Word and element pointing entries
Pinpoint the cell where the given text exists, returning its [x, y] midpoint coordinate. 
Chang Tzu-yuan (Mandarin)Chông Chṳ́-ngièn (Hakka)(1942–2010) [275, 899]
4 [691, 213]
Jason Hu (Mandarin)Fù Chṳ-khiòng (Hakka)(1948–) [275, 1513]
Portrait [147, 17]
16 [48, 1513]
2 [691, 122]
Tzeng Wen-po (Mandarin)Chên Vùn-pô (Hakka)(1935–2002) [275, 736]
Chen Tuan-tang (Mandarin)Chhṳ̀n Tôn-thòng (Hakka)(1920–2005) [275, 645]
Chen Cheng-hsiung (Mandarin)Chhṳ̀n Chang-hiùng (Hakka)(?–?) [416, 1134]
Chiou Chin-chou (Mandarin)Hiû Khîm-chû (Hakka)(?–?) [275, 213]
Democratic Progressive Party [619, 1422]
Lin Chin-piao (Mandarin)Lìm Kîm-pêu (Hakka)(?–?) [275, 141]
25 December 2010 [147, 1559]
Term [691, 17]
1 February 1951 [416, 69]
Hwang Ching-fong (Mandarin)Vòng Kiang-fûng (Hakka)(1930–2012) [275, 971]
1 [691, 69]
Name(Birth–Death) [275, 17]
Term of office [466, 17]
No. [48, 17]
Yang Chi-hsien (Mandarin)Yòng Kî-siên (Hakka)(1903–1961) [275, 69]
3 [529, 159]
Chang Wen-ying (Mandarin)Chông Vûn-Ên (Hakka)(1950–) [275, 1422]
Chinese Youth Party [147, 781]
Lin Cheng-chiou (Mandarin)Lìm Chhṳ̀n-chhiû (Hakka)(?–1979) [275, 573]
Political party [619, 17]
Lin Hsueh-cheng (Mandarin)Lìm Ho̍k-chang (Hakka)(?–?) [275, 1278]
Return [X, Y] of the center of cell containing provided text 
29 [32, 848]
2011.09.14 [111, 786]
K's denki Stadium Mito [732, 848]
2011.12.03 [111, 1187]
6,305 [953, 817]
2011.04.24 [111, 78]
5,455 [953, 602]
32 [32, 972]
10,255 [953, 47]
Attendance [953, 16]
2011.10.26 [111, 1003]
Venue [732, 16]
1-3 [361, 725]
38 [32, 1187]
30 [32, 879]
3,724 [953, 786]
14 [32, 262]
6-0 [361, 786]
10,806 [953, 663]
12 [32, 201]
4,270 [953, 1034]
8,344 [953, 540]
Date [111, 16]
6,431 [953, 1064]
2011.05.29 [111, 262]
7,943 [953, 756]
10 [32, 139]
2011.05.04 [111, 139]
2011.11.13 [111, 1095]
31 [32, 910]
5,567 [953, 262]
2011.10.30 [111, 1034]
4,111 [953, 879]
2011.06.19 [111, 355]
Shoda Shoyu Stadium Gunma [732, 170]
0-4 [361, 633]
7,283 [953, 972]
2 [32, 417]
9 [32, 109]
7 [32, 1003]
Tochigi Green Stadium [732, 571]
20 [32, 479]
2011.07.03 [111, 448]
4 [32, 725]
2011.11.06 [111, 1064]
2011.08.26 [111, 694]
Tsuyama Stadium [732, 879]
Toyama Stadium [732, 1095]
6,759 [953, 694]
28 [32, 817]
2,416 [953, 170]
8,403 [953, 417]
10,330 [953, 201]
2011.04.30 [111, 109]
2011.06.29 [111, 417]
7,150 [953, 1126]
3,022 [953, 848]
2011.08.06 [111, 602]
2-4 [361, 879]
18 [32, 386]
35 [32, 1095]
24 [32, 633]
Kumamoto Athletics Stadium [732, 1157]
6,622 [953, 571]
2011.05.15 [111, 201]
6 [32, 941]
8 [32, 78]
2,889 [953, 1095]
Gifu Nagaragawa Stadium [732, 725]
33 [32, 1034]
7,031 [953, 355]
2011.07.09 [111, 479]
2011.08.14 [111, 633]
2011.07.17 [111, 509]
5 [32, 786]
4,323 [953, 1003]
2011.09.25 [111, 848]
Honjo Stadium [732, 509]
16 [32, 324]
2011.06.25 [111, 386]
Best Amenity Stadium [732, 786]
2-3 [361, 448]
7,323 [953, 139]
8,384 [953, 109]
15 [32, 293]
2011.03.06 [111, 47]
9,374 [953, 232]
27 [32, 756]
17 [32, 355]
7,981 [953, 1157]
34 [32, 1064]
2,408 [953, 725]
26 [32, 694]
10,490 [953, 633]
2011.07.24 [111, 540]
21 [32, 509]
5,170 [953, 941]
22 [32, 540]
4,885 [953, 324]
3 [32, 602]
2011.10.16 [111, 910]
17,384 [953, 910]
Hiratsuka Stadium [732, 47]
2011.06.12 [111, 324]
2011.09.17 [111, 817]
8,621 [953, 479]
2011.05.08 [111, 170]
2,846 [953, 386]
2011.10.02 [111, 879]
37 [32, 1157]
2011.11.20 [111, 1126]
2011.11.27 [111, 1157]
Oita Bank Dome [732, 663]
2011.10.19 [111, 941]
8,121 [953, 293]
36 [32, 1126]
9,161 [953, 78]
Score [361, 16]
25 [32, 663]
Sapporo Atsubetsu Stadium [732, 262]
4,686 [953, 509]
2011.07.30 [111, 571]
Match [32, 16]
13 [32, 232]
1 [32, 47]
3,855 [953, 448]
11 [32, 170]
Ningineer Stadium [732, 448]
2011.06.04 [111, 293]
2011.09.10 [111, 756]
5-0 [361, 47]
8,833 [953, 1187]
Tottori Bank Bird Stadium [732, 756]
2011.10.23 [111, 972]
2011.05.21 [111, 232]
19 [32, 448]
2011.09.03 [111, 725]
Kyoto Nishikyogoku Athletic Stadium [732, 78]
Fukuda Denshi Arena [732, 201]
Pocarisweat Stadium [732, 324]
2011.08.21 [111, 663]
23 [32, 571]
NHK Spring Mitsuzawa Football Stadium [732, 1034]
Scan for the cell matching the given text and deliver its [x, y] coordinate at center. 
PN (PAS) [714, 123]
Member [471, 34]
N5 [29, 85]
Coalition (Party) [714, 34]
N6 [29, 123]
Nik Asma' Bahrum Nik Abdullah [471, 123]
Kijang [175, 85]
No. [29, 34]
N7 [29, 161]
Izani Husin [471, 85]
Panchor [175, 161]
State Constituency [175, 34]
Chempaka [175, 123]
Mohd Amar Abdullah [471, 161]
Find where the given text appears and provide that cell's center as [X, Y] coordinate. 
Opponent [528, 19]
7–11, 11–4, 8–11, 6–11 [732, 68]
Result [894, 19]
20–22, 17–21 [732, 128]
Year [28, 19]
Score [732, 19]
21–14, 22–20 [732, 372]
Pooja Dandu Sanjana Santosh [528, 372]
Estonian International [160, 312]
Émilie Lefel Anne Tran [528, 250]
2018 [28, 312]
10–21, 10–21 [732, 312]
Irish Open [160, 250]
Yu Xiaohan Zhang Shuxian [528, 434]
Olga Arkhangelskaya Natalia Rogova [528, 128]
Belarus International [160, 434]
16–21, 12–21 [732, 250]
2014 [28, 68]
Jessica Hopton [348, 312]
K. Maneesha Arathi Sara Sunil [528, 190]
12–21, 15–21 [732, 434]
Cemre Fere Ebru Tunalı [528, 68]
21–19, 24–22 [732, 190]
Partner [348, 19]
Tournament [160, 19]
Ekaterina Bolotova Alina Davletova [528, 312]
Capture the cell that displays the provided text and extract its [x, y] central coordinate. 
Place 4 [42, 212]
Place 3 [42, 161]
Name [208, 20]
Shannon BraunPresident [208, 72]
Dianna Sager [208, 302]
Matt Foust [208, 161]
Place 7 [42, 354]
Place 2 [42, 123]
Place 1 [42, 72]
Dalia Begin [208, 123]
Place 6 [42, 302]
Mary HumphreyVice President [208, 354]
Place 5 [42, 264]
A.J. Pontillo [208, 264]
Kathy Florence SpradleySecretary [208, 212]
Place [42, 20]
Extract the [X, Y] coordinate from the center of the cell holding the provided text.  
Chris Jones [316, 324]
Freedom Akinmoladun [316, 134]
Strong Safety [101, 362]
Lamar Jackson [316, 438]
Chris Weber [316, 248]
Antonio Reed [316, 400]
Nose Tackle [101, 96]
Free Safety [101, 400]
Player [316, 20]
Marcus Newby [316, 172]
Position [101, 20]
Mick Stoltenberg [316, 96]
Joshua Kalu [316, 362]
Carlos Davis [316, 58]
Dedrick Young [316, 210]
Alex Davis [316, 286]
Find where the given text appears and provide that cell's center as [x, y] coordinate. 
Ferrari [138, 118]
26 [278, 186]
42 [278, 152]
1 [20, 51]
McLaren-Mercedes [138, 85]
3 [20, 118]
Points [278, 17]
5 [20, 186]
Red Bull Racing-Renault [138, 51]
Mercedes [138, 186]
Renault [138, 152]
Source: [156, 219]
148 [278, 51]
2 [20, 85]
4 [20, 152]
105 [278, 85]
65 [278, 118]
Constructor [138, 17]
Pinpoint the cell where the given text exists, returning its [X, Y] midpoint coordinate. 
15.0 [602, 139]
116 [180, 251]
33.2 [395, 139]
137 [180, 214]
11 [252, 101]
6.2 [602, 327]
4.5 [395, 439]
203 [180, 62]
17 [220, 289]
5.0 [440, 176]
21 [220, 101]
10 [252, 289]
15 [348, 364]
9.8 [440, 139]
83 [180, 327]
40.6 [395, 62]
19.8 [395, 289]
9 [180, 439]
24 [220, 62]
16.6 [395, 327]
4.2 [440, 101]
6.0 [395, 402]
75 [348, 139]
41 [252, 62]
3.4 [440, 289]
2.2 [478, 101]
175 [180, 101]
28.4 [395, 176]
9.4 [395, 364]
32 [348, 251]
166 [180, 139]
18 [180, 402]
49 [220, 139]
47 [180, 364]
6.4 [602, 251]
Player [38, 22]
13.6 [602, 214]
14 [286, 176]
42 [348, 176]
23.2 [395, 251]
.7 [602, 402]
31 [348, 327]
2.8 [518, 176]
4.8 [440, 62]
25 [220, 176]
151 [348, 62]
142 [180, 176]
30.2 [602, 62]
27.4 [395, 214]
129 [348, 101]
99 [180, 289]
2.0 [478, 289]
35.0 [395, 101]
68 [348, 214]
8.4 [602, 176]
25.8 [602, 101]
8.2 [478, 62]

▶ **What you are asked to do**:
Convert everything from the start of the records down to and including the line containing "No. [48, 17]" into a JSON list of strings, with one string per line and blank lines omitted.

▶ **Solved problem**:
[
  "Pinpoint the cell where the given text exists, returning its [x, y] midpoint coordinate. ",
  "Chang Tzu-yuan (Mandarin)Chông Chṳ́-ngièn (Hakka)(1942–2010) [275, 899]",
  "4 [691, 213]",
  "Jason Hu (Mandarin)Fù Chṳ-khiòng (Hakka)(1948–) [275, 1513]",
  "Portrait [147, 17]",
  "16 [48, 1513]",
  "2 [691, 122]",
  "Tzeng Wen-po (Mandarin)Chên Vùn-pô (Hakka)(1935–2002) [275, 736]",
  "Chen Tuan-tang (Mandarin)Chhṳ̀n Tôn-thòng (Hakka)(1920–2005) [275, 645]",
  "Chen Cheng-hsiung (Mandarin)Chhṳ̀n Chang-hiùng (Hakka)(?–?) [416, 1134]",
  "Chiou Chin-chou (Mandarin)Hiû Khîm-chû (Hakka)(?–?) [275, 213]",
  "Democratic Progressive Party [619, 1422]",
  "Lin Chin-piao (Mandarin)Lìm Kîm-pêu (Hakka)(?–?) [275, 141]",
  "25 December 2010 [147, 1559]",
  "Term [691, 17]",
  "1 February 1951 [416, 69]",
  "Hwang Ching-fong (Mandarin)Vòng Kiang-fûng (Hakka)(1930–2012) [275, 971]",
  "1 [691, 69]",
  "Name(Birth–Death) [275, 17]",
  "Term of office [466, 17]",
  "No. [48, 17]"
]